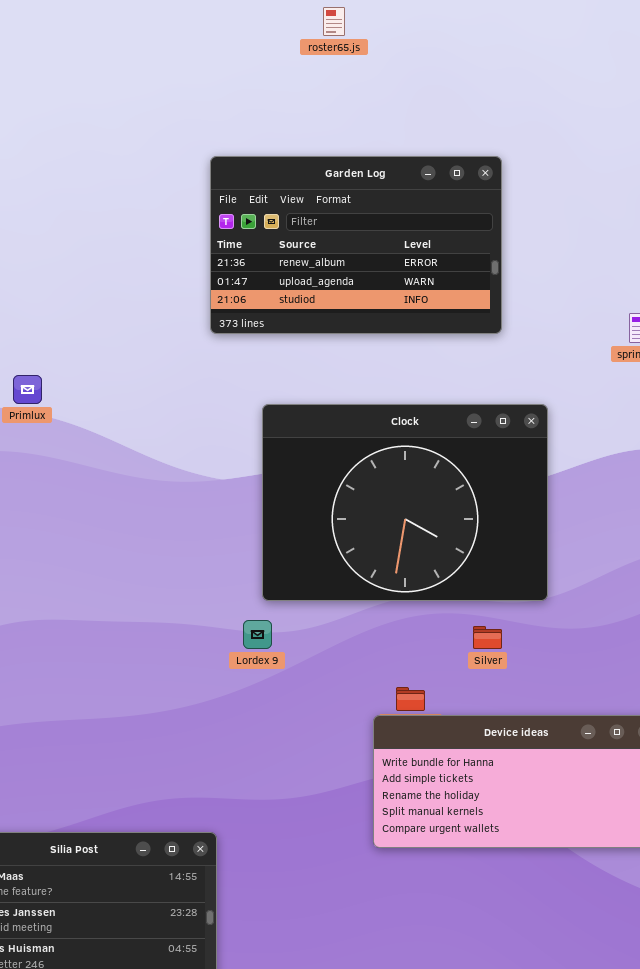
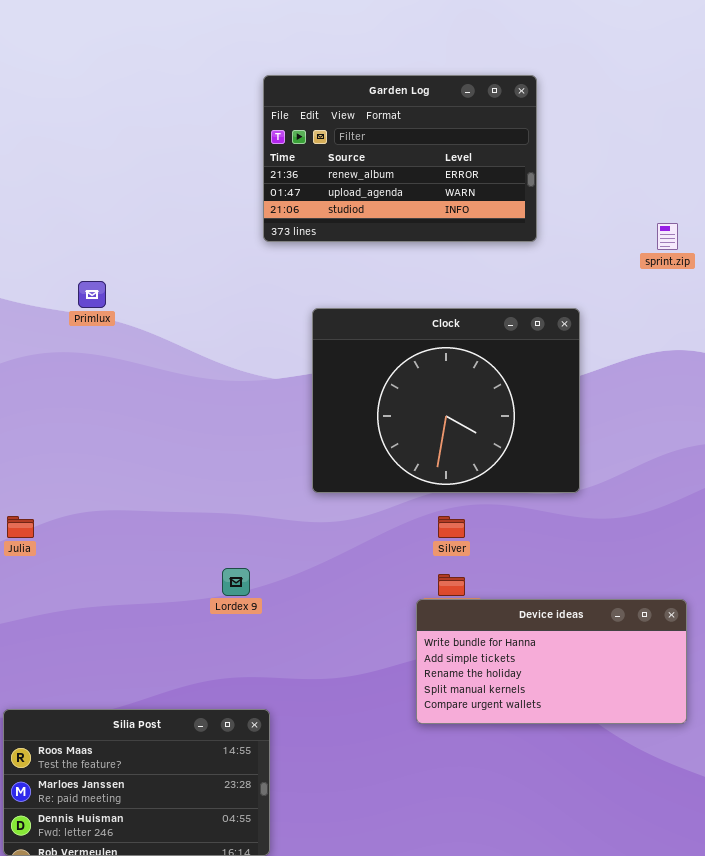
Lordex 9: [243,620,272,649] -> [222,568,250,596], moved
Silver: [473,626,502,649] -> [438,516,465,538], moved

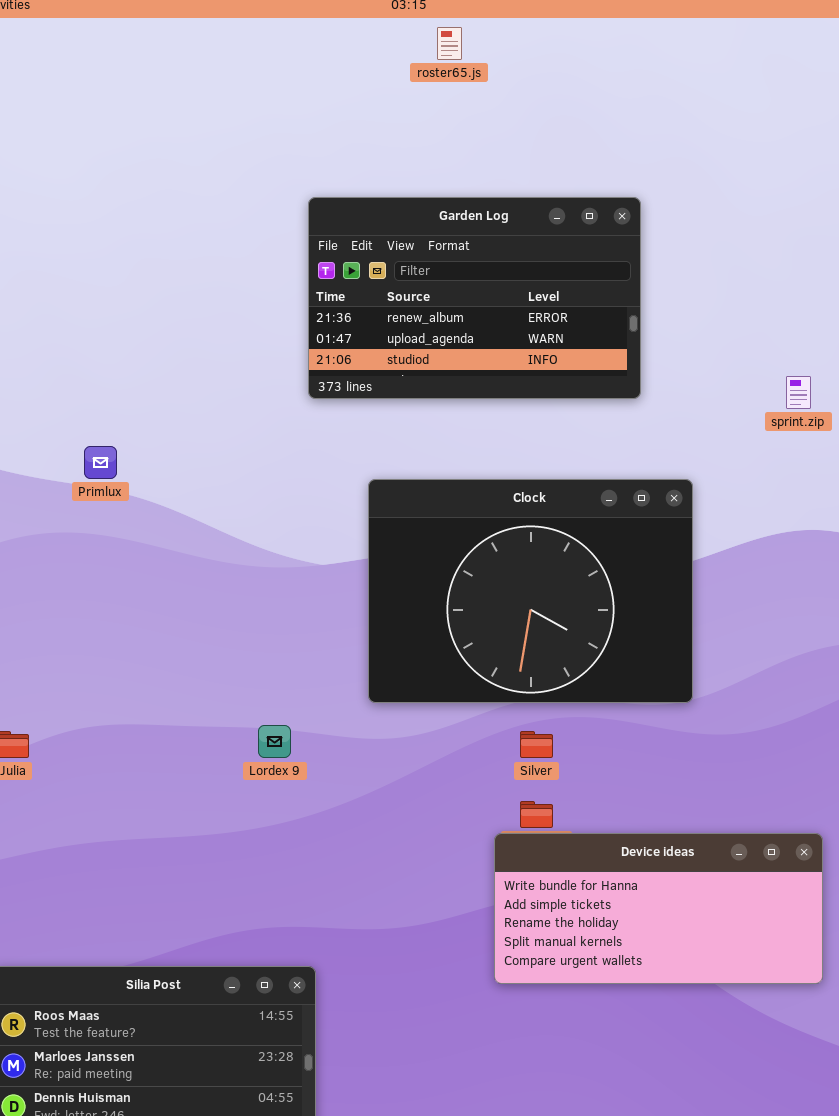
Lordex 9: [222,568,250,596] -> [258,725,291,758], moved

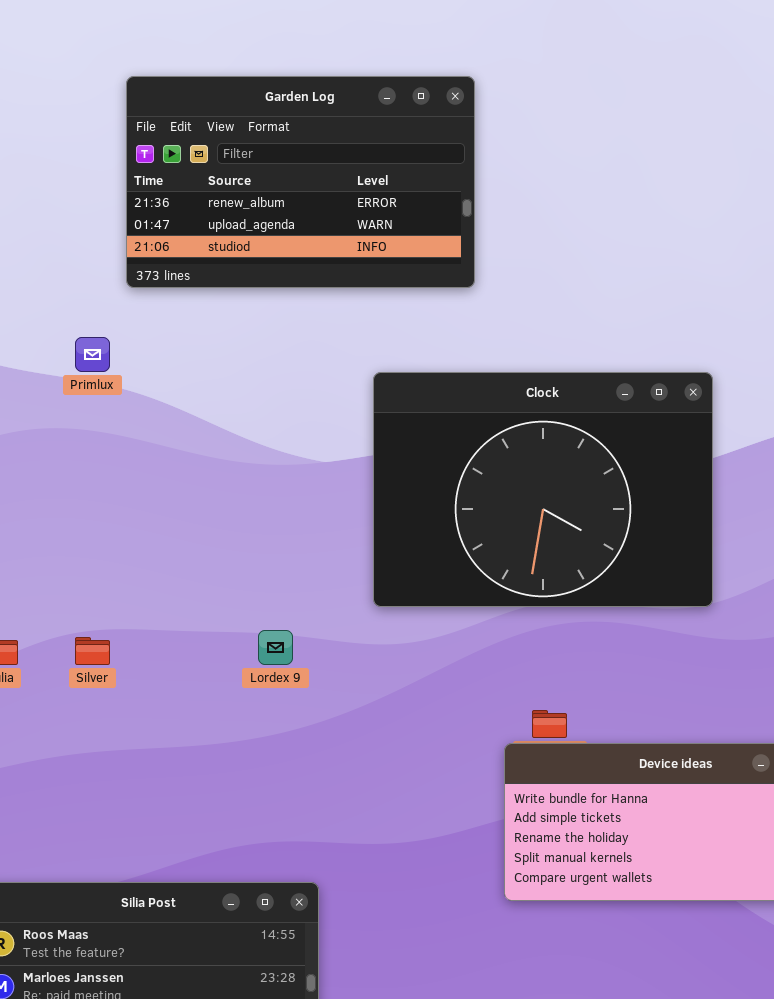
Garden Log: [308,197,641,399] -> [126,76,475,288], moved
Silver: [520,731,553,758] -> [75,637,110,665], moved

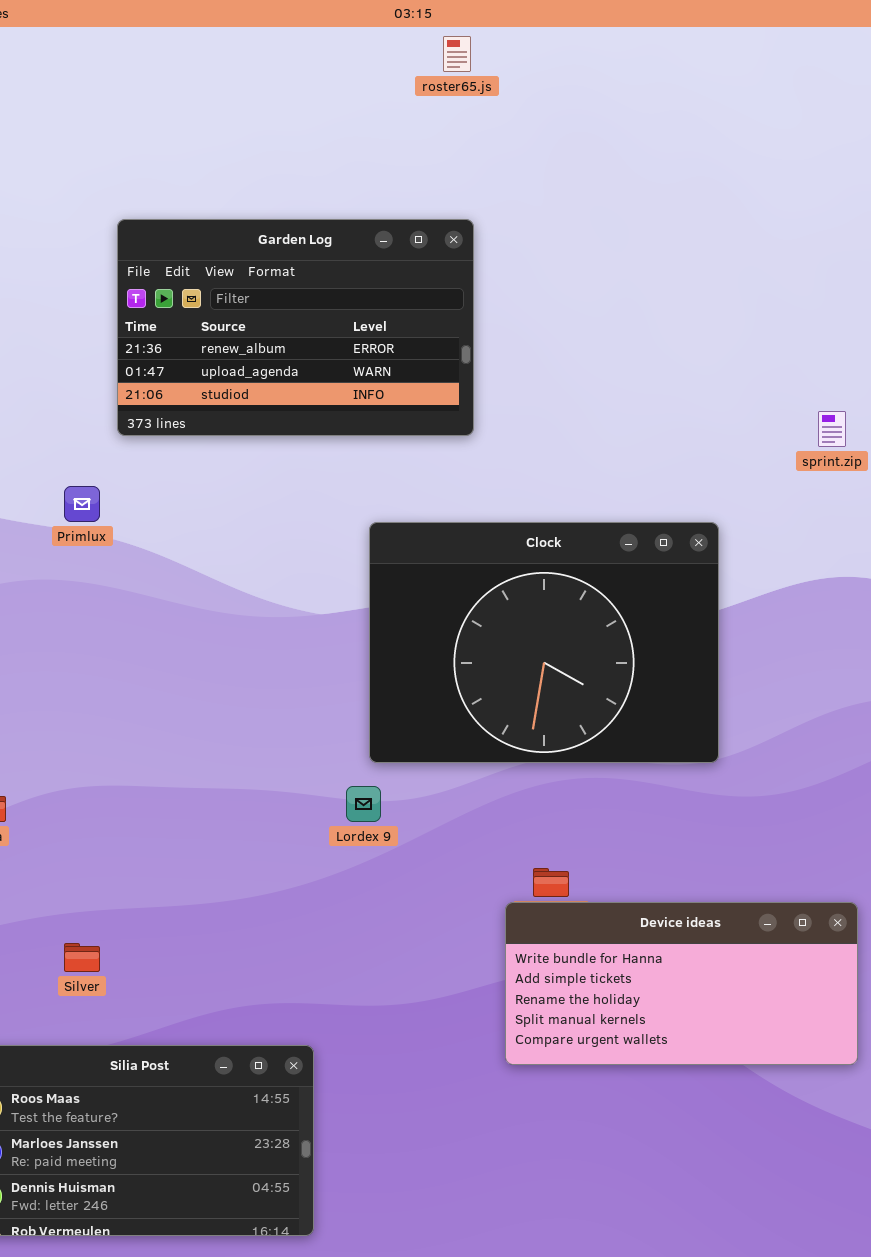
Lordex 9: [258,630,293,665] -> [346,786,381,822], moved
Silver: [75,637,110,665] -> [64,943,100,972], moved

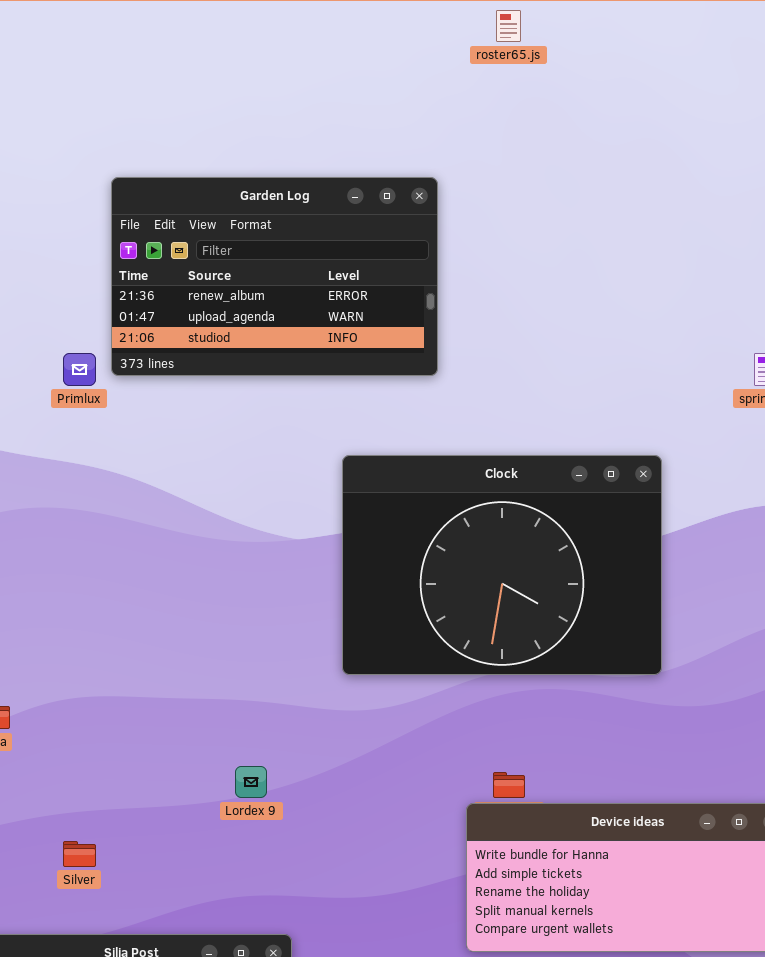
roster65.js: [443,36,471,72] -> [496,10,521,42], moved
Primlux: [64,486,100,522] -> [63,353,96,386], moved
Lordex 9: [346,786,381,822] -> [235,766,267,798], moved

* TRY IT
All lines that contain the word "Lordex" must be copied from the records above.

* YOUR RESPONSE
Lordex 9: [243,620,272,649] -> [222,568,250,596], moved
Lordex 9: [222,568,250,596] -> [258,725,291,758], moved
Lordex 9: [258,630,293,665] -> [346,786,381,822], moved
Lordex 9: [346,786,381,822] -> [235,766,267,798], moved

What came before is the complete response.